> Dataset content

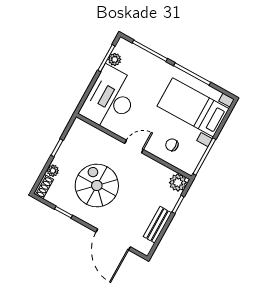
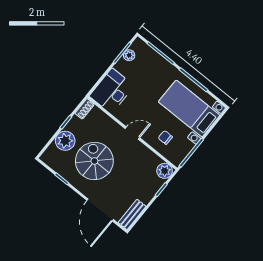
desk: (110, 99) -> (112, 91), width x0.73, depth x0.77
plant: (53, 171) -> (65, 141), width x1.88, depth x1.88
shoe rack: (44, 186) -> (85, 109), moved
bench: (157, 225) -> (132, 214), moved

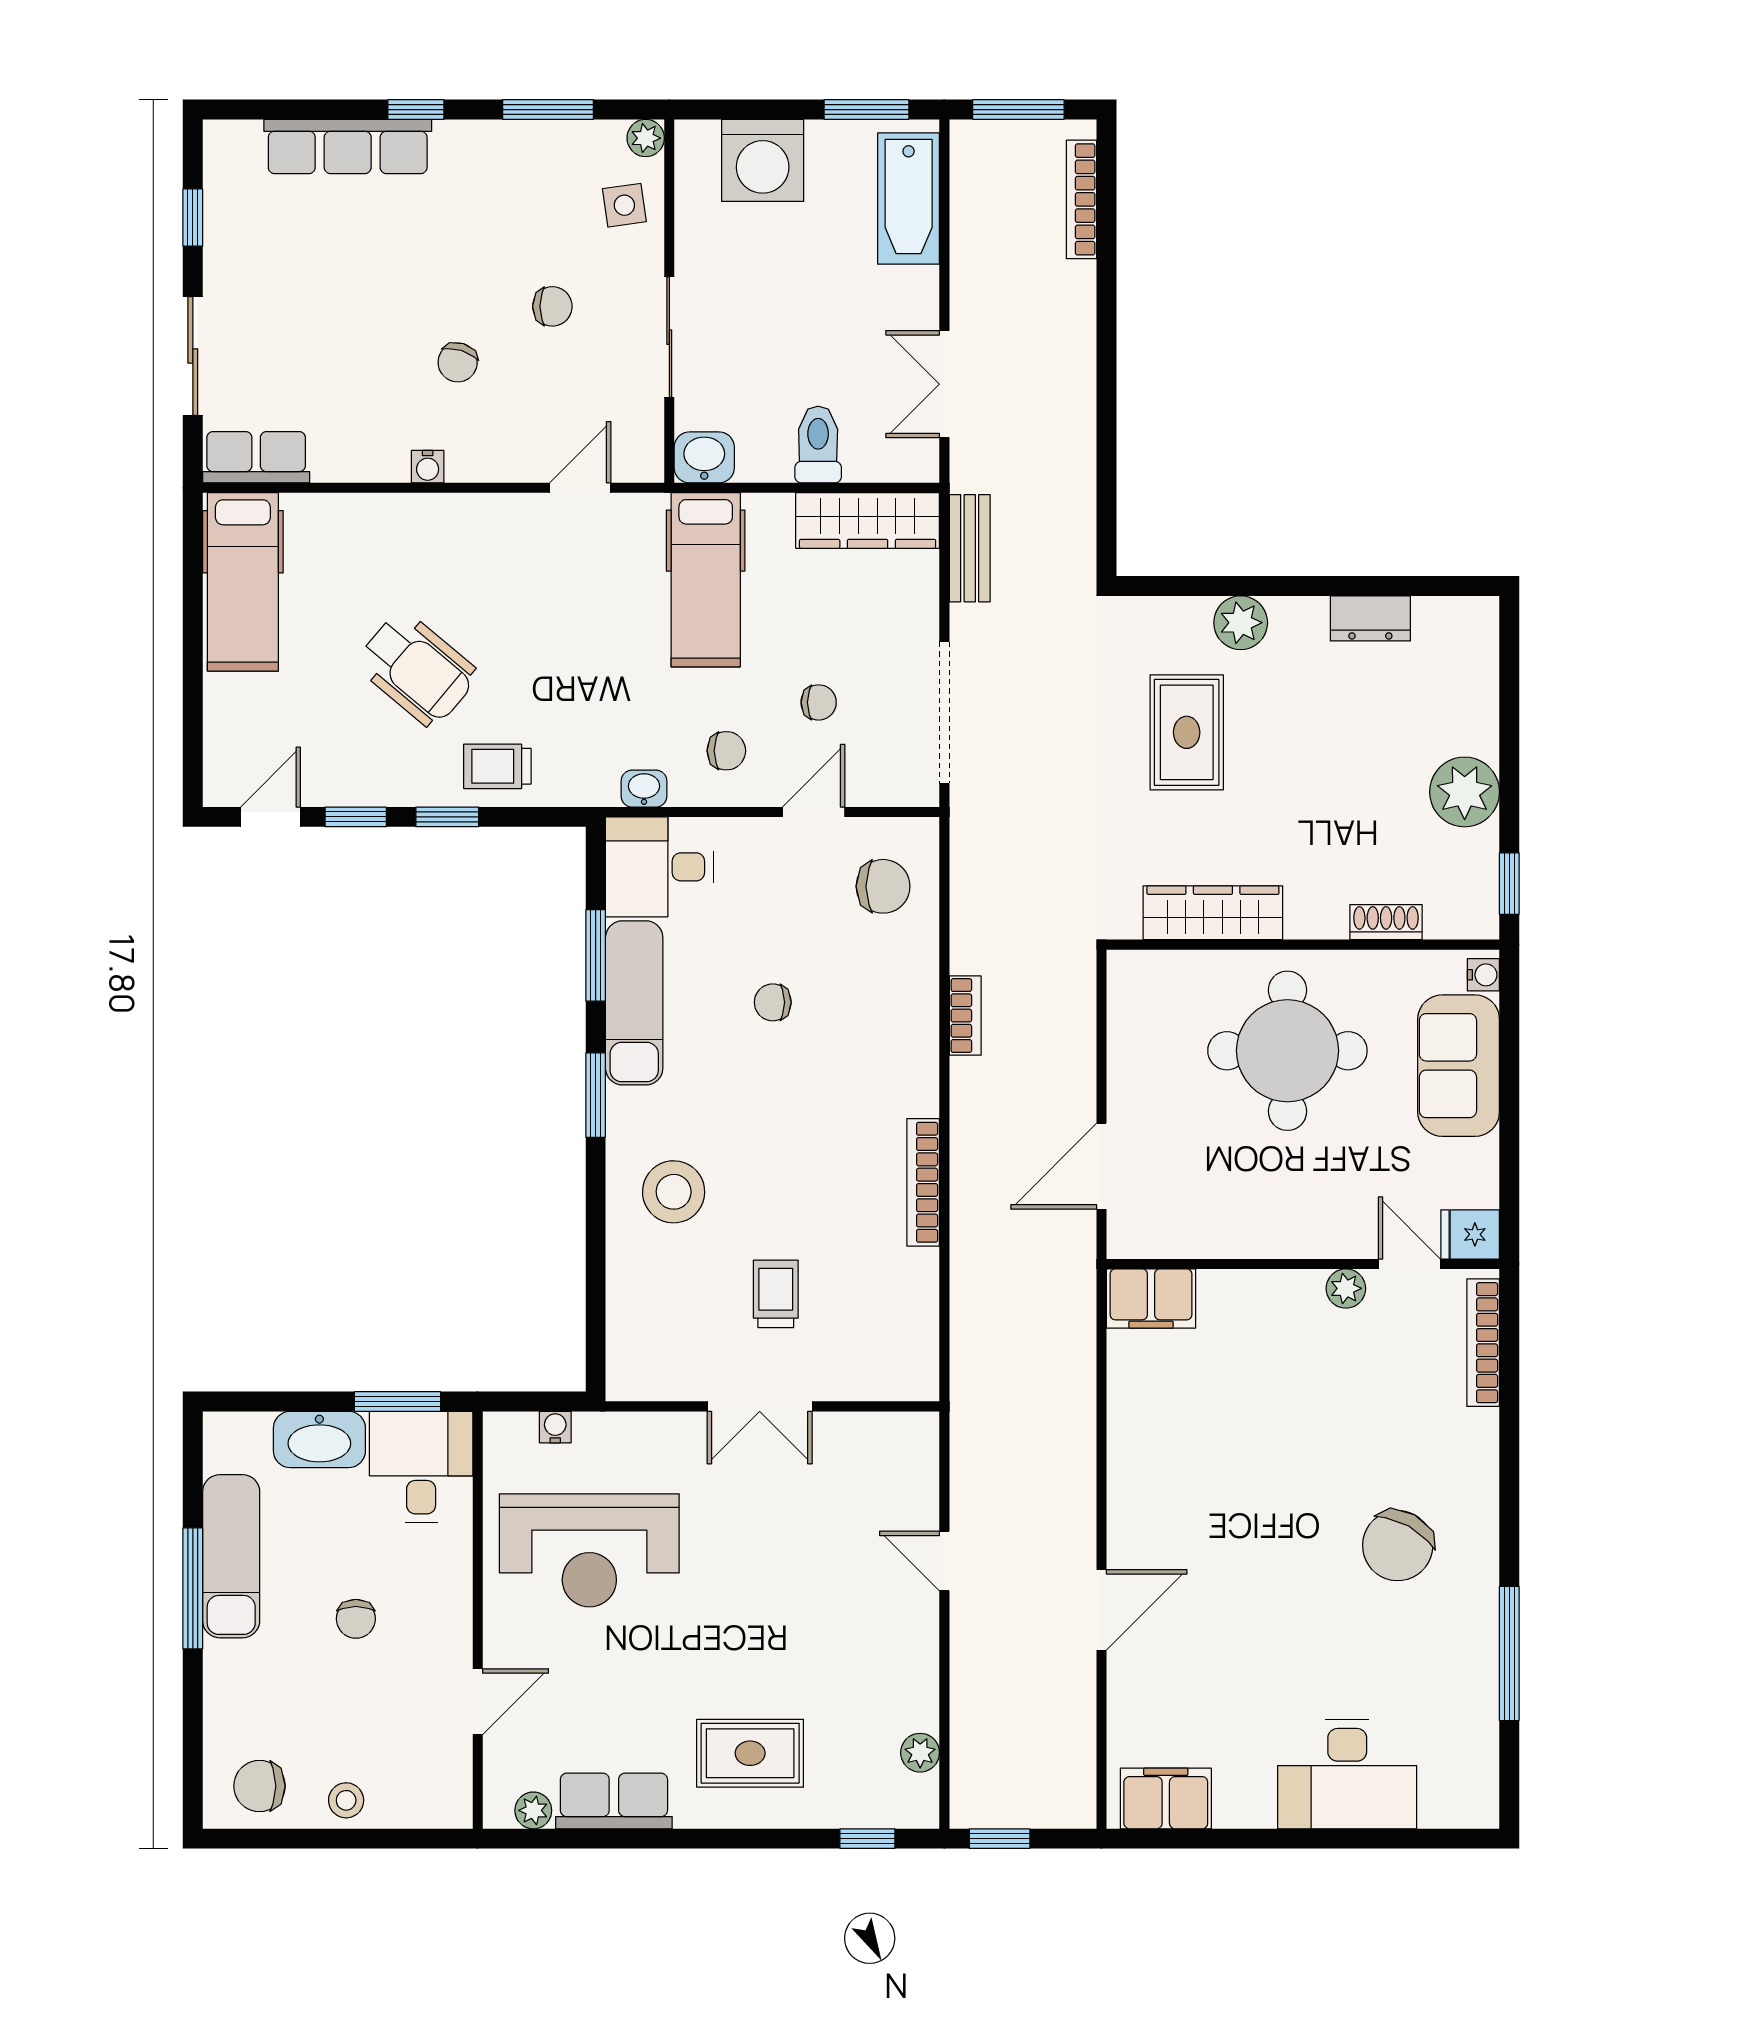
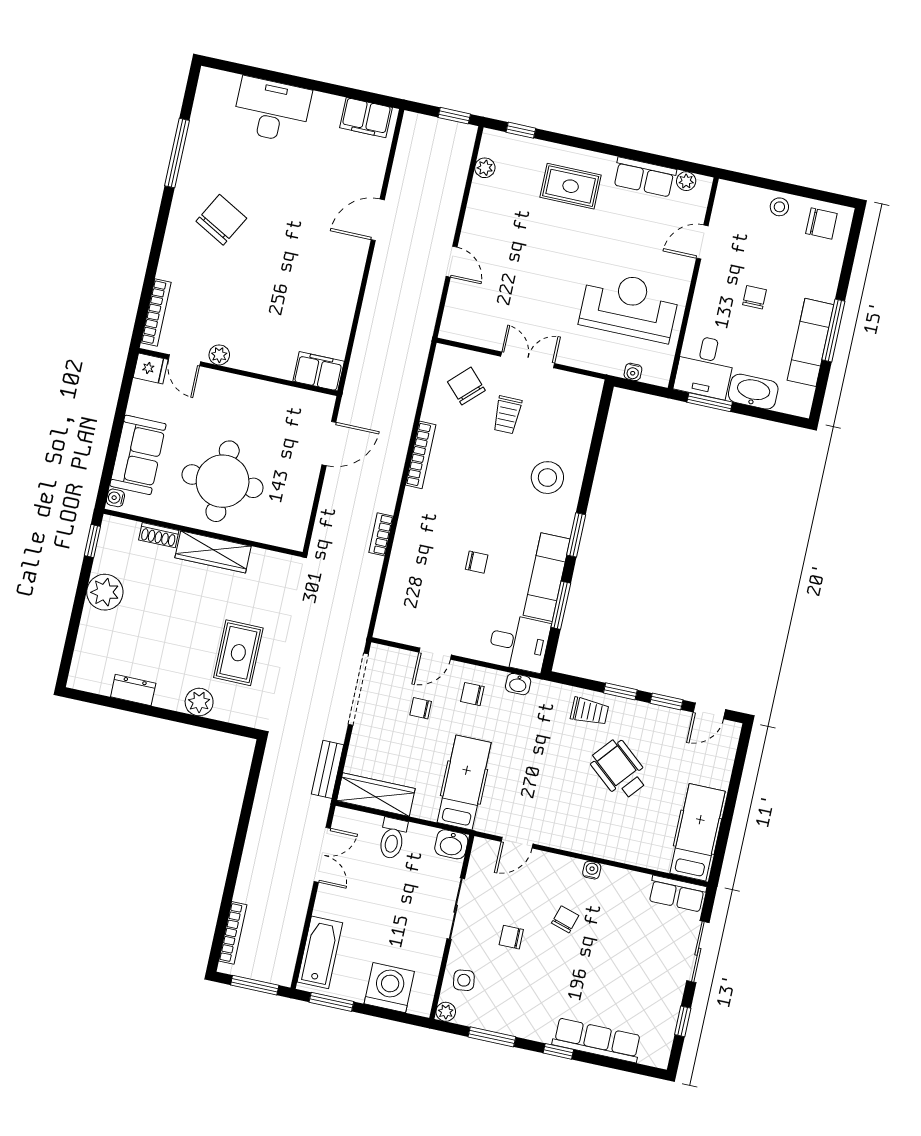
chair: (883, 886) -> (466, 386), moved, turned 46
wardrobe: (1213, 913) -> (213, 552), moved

> Job
When you copy the lines above, drop the pictures and keep everything else exact.

> Response area
desk: (110, 99) -> (112, 91), width x0.73, depth x0.77
plant: (53, 171) -> (65, 141), width x1.88, depth x1.88
shoe rack: (44, 186) -> (85, 109), moved
bench: (157, 225) -> (132, 214), moved

chair: (883, 886) -> (466, 386), moved, turned 46
wardrobe: (1213, 913) -> (213, 552), moved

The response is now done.